## Work task
Of all the entries below, only the lines from the one with "297, 835, 376" up to and including the one with "54, 714, 97" are to be duplicated exactly.
── Working data ──
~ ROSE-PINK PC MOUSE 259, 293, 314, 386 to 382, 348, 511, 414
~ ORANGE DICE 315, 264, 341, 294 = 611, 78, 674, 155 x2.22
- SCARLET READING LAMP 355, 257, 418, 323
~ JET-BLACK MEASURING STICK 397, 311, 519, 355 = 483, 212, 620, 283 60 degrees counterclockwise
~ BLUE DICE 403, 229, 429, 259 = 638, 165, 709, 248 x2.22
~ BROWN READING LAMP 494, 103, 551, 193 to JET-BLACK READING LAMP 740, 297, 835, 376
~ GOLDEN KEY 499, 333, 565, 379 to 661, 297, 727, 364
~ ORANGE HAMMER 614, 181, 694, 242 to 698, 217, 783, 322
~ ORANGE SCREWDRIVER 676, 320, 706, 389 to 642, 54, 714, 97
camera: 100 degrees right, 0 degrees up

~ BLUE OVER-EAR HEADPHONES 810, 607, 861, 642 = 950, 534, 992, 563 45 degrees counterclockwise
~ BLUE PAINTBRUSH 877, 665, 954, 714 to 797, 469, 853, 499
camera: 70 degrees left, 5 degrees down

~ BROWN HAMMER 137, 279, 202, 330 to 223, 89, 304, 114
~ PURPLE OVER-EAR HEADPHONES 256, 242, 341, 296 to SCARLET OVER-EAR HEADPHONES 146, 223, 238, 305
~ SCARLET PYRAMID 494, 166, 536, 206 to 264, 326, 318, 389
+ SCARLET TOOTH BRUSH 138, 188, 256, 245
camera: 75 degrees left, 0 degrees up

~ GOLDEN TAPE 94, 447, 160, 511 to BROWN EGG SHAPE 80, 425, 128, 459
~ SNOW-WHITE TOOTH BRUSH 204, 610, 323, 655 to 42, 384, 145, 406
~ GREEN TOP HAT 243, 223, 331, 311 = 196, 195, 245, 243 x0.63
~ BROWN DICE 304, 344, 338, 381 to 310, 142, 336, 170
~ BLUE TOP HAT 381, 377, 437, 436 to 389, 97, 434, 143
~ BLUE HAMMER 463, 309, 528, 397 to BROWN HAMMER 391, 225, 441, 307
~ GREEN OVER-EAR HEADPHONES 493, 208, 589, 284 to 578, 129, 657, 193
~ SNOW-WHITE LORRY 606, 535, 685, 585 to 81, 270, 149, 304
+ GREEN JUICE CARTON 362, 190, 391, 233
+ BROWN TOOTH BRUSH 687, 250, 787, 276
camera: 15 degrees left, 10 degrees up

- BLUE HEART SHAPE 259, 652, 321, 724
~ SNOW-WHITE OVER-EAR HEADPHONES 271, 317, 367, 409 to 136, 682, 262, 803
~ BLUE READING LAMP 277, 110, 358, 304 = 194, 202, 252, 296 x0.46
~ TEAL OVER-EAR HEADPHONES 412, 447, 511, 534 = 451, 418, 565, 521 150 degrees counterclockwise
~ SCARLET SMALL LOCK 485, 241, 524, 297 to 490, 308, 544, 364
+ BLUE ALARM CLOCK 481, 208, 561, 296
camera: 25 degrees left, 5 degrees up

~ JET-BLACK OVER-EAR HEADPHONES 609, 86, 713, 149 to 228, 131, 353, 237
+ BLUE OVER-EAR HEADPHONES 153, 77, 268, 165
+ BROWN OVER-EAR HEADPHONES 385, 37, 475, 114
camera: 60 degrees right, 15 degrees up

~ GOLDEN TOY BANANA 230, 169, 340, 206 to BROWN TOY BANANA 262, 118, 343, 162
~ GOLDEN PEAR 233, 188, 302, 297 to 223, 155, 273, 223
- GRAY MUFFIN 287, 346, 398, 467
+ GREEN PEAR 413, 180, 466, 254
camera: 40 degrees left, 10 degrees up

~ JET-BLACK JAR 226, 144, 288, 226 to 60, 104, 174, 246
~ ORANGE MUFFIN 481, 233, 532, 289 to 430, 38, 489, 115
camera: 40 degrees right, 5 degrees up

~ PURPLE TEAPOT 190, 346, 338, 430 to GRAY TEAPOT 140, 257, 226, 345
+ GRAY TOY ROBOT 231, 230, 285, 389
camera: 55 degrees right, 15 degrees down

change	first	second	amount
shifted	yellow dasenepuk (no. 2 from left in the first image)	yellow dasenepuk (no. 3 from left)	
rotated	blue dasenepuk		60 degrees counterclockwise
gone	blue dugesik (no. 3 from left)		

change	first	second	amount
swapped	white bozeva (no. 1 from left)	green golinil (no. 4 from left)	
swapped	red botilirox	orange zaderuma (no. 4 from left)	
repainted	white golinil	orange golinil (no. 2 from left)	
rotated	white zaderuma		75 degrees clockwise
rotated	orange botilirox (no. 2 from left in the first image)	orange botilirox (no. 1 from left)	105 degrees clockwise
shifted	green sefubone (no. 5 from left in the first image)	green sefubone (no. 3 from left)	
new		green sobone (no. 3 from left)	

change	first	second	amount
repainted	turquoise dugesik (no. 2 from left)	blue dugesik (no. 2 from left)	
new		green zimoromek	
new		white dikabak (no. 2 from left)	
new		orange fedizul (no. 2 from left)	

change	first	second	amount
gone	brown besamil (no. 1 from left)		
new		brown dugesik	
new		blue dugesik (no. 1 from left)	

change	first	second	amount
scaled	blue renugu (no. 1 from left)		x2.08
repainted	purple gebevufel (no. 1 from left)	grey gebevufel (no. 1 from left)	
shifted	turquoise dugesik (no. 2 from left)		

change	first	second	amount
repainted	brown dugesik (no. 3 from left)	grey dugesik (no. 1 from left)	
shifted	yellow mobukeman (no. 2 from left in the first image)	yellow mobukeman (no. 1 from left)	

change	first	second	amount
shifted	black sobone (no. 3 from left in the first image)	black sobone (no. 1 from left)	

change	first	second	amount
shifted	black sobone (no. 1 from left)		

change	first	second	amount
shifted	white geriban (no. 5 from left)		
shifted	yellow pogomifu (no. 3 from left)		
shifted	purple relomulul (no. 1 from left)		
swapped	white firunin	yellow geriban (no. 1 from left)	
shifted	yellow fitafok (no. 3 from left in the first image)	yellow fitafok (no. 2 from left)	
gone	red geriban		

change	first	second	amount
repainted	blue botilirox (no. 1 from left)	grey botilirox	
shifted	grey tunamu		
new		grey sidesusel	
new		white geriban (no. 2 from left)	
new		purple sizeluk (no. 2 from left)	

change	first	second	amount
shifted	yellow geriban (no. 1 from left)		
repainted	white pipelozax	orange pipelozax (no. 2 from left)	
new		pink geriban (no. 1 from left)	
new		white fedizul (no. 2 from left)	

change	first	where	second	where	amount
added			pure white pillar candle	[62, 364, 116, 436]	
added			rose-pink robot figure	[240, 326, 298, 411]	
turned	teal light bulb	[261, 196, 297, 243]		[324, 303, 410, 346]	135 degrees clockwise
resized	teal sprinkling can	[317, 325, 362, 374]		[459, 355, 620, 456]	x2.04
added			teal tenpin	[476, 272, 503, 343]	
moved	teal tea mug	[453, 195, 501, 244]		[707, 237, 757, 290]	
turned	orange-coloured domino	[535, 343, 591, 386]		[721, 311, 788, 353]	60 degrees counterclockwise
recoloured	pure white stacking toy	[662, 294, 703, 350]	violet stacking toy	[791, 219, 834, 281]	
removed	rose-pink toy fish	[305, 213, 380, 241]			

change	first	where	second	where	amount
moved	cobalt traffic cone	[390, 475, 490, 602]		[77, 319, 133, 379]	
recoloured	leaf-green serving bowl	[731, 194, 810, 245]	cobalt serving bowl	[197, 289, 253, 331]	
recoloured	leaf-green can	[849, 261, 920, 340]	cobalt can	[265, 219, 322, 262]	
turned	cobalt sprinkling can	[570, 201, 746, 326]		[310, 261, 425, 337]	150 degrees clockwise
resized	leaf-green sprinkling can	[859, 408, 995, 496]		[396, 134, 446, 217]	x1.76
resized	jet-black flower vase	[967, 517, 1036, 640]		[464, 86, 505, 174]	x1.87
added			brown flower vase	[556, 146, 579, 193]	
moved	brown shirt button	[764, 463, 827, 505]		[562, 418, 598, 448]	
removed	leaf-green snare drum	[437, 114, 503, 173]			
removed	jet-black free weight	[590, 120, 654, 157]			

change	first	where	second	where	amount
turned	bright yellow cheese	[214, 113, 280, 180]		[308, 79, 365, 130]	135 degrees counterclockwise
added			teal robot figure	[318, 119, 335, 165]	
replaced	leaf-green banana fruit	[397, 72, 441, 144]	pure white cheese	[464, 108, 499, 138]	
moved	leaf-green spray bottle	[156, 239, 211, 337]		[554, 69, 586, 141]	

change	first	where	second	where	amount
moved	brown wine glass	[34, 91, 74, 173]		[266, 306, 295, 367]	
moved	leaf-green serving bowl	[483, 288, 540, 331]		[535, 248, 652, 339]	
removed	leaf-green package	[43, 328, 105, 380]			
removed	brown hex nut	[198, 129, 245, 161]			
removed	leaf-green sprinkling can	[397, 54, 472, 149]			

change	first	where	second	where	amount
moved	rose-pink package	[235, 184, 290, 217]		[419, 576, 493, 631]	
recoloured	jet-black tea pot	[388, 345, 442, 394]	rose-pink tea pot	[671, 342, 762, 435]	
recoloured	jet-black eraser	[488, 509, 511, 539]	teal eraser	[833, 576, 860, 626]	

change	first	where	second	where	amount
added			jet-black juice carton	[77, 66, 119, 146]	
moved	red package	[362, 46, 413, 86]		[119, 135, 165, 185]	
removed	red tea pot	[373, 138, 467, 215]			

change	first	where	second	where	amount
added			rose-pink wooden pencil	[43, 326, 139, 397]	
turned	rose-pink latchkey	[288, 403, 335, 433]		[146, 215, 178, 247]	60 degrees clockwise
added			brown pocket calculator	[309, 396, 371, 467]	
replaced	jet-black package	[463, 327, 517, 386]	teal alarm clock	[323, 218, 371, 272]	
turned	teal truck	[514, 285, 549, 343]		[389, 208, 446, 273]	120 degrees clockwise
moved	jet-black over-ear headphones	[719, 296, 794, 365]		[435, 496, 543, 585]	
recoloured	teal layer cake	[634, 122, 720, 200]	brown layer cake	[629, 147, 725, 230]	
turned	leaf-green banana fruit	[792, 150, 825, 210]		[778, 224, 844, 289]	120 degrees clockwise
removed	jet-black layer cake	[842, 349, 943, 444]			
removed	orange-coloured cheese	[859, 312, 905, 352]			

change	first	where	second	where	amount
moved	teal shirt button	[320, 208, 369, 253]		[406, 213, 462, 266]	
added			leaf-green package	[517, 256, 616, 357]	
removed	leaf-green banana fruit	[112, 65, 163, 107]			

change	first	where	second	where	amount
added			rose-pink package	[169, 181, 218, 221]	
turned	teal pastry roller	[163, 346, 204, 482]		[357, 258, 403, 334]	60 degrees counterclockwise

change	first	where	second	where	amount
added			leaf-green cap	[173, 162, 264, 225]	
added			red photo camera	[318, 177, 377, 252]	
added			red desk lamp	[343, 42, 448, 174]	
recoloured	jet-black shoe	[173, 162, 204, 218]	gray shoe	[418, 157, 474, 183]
───
## Exercise output
~ BROWN READING LAMP 494, 103, 551, 193 to JET-BLACK READING LAMP 740, 297, 835, 376
~ GOLDEN KEY 499, 333, 565, 379 to 661, 297, 727, 364
~ ORANGE HAMMER 614, 181, 694, 242 to 698, 217, 783, 322
~ ORANGE SCREWDRIVER 676, 320, 706, 389 to 642, 54, 714, 97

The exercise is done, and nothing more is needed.